━━━━━ Input data

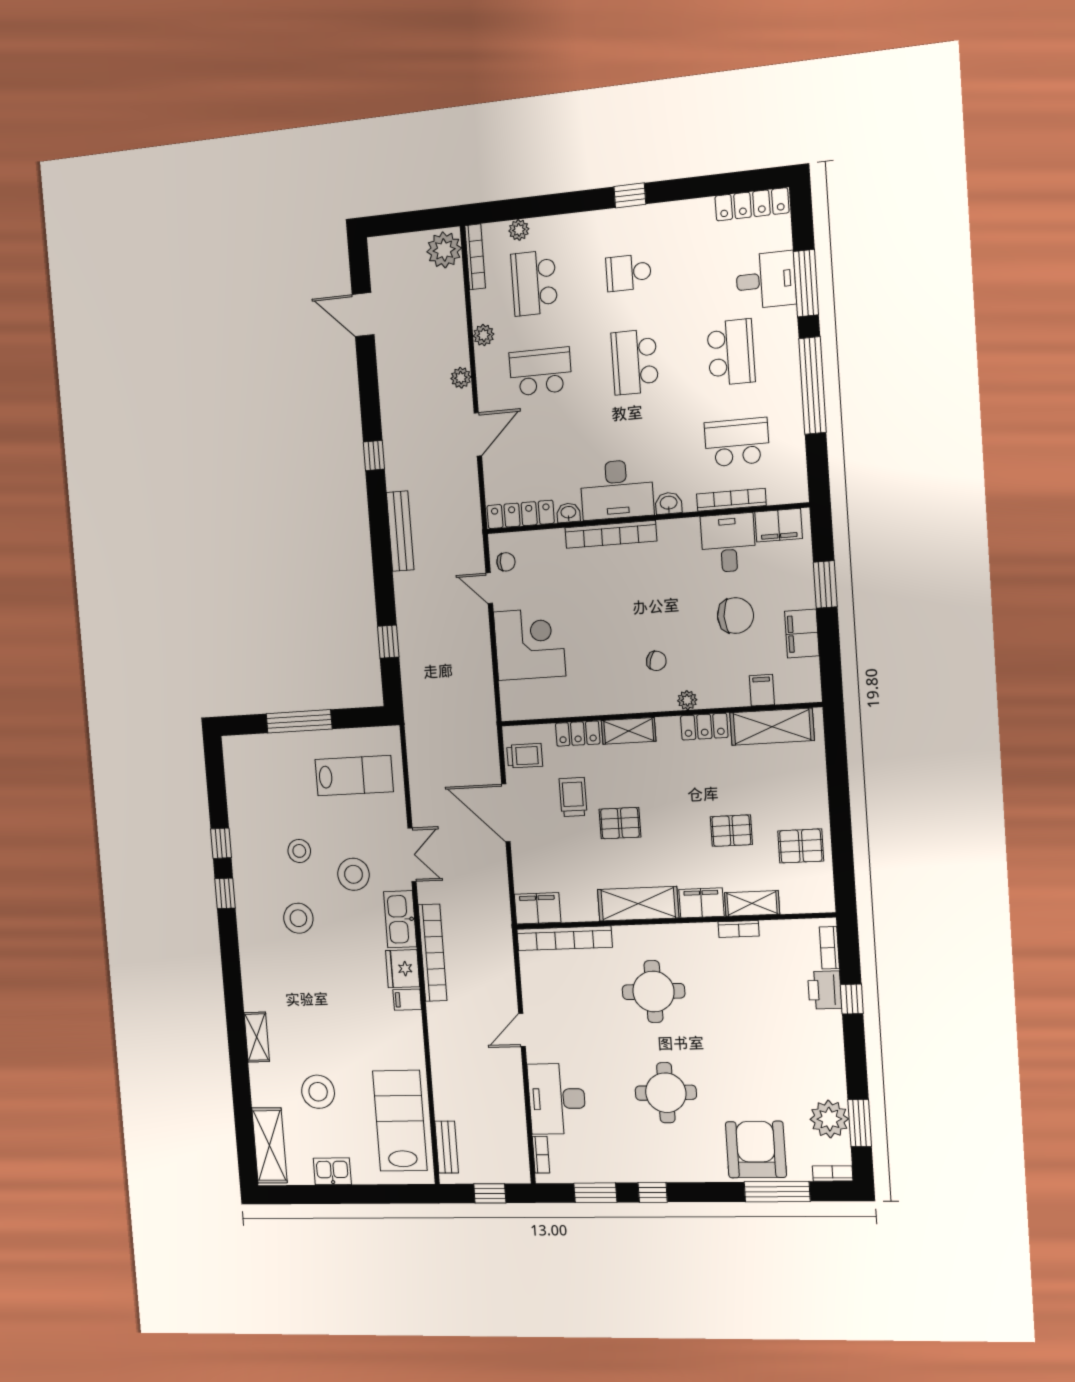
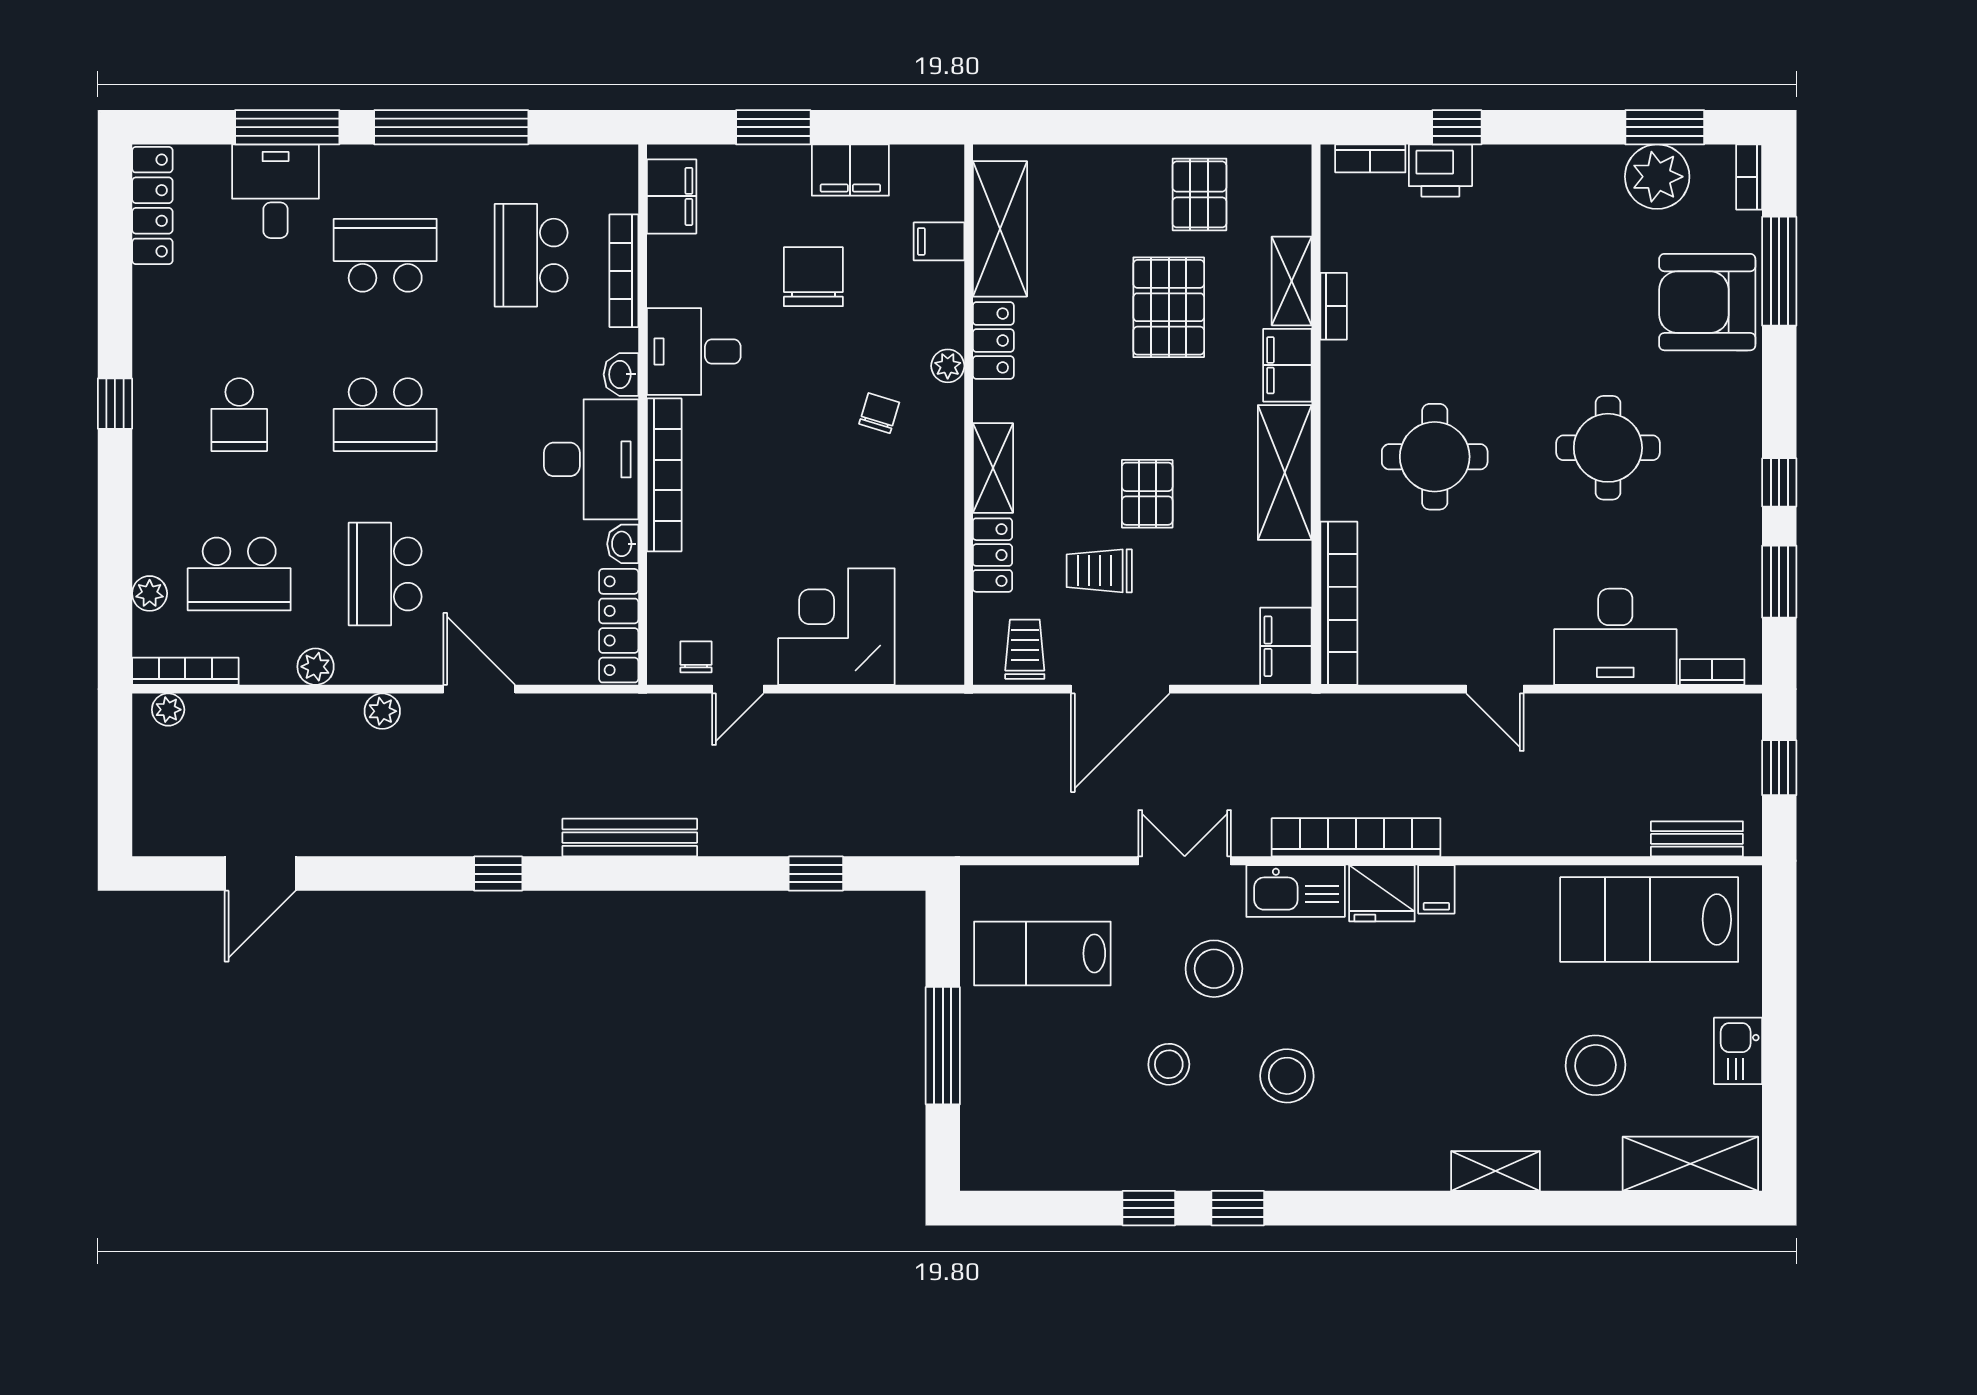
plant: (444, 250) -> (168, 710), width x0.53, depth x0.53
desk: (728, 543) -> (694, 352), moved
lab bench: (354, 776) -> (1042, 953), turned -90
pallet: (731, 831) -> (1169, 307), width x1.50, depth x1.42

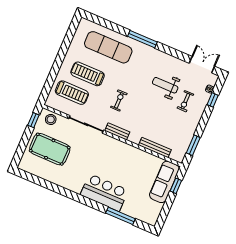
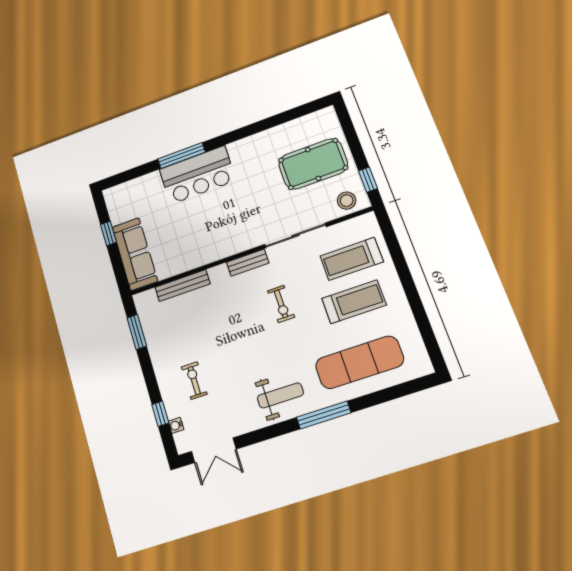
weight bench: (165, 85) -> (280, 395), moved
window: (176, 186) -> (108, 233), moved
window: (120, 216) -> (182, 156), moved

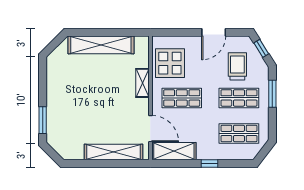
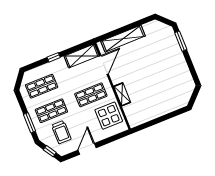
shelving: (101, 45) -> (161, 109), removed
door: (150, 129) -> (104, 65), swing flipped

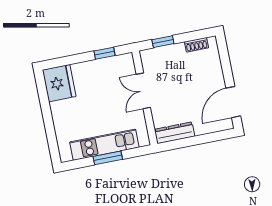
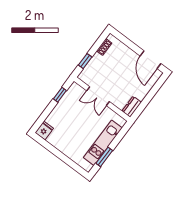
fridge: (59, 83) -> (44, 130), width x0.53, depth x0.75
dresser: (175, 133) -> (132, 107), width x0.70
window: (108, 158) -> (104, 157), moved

━━━━━━━━━━

**Directions:**
Please set down, exactly and with nothing added, the lines from the line with "window: (176, 186) -> (108, 233), moved" to the end of the entries above, omitting pictures.

**Solution to the exercise:**
window: (176, 186) -> (108, 233), moved
window: (120, 216) -> (182, 156), moved

shelving: (101, 45) -> (161, 109), removed
door: (150, 129) -> (104, 65), swing flipped

fridge: (59, 83) -> (44, 130), width x0.53, depth x0.75
dresser: (175, 133) -> (132, 107), width x0.70
window: (108, 158) -> (104, 157), moved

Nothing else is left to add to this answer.